_Task to carry out_: Give the number of lines in the data that contain the word "none"; no other text is needed.

_Information provided_:
=== Section Start ===

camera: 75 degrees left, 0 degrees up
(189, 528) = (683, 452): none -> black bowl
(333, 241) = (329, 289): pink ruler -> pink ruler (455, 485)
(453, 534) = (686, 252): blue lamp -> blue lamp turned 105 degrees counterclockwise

=== Section End ===
=== Section Start ===

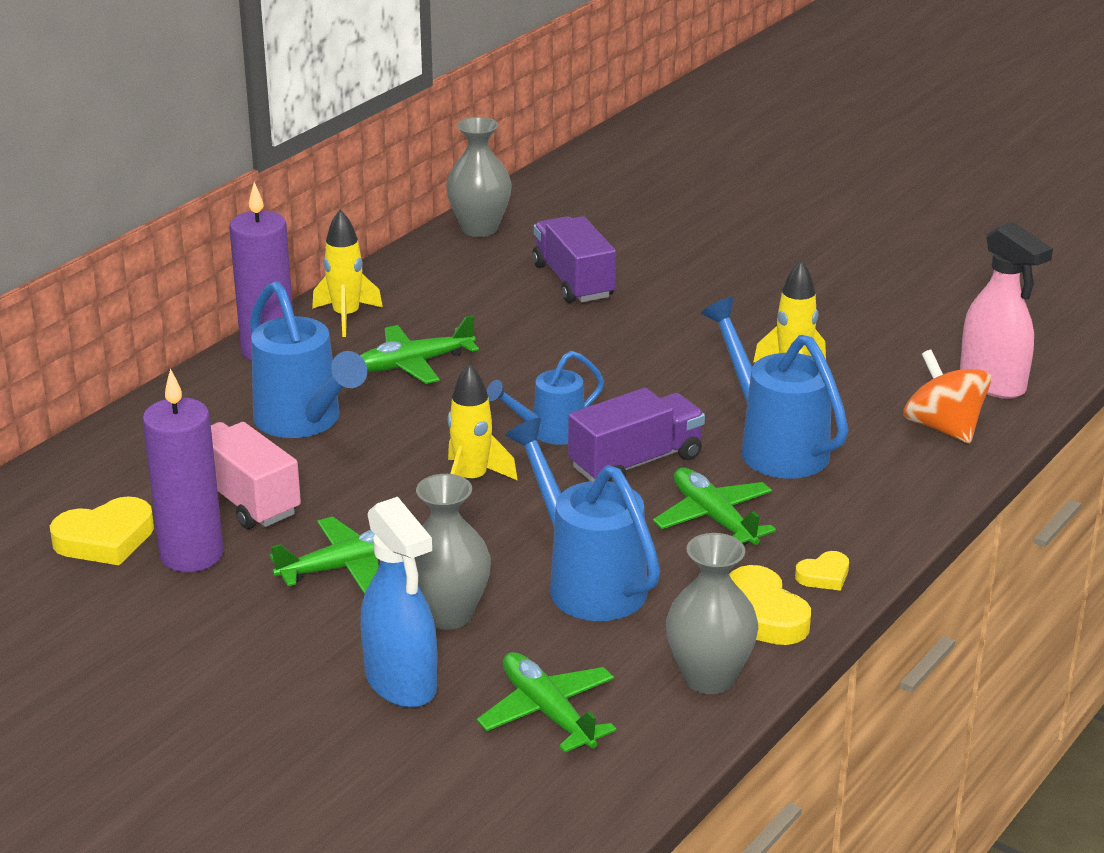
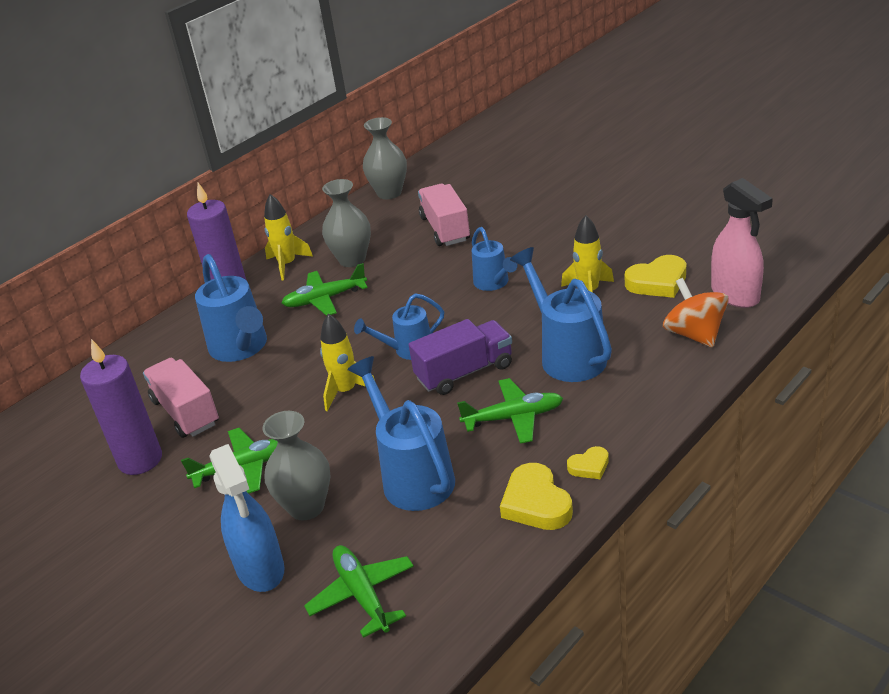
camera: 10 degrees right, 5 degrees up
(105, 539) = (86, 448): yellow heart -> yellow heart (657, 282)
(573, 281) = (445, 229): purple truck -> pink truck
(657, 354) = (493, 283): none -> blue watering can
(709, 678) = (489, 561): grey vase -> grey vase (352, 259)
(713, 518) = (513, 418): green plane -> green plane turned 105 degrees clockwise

=== Section End ===

_Response area_: 2